**EXERCISE INSTRUCTIONS**
This calls for a word-for-word copy of all the data, with each picture removed.

**PROVIDED DATA**
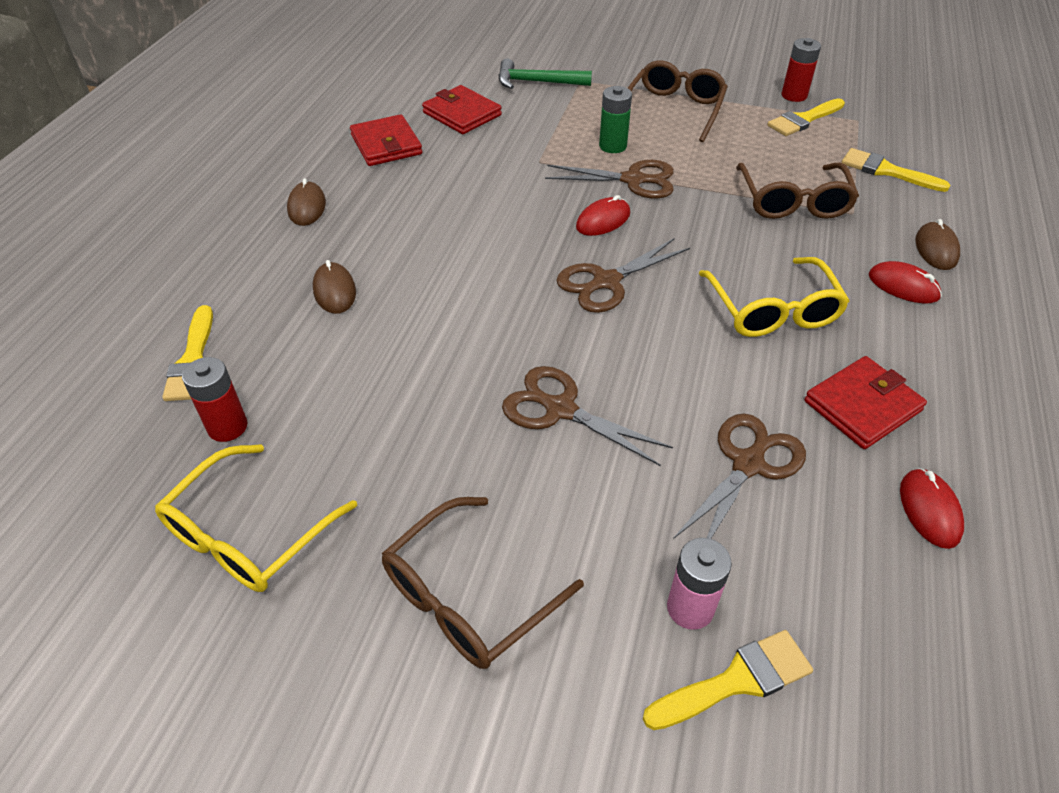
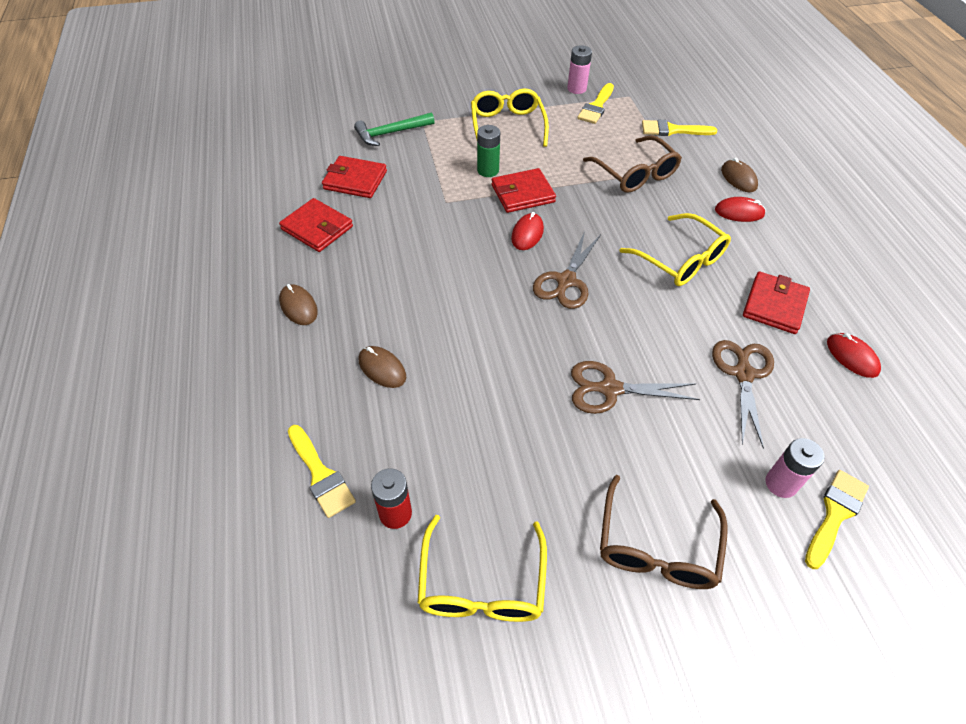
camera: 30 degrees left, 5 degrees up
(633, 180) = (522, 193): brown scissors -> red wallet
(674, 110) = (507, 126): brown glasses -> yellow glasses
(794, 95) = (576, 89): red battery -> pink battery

**RESULT FOR THIS TASK**
camera: 30 degrees left, 5 degrees up
(633, 180) = (522, 193): brown scissors -> red wallet
(674, 110) = (507, 126): brown glasses -> yellow glasses
(794, 95) = (576, 89): red battery -> pink battery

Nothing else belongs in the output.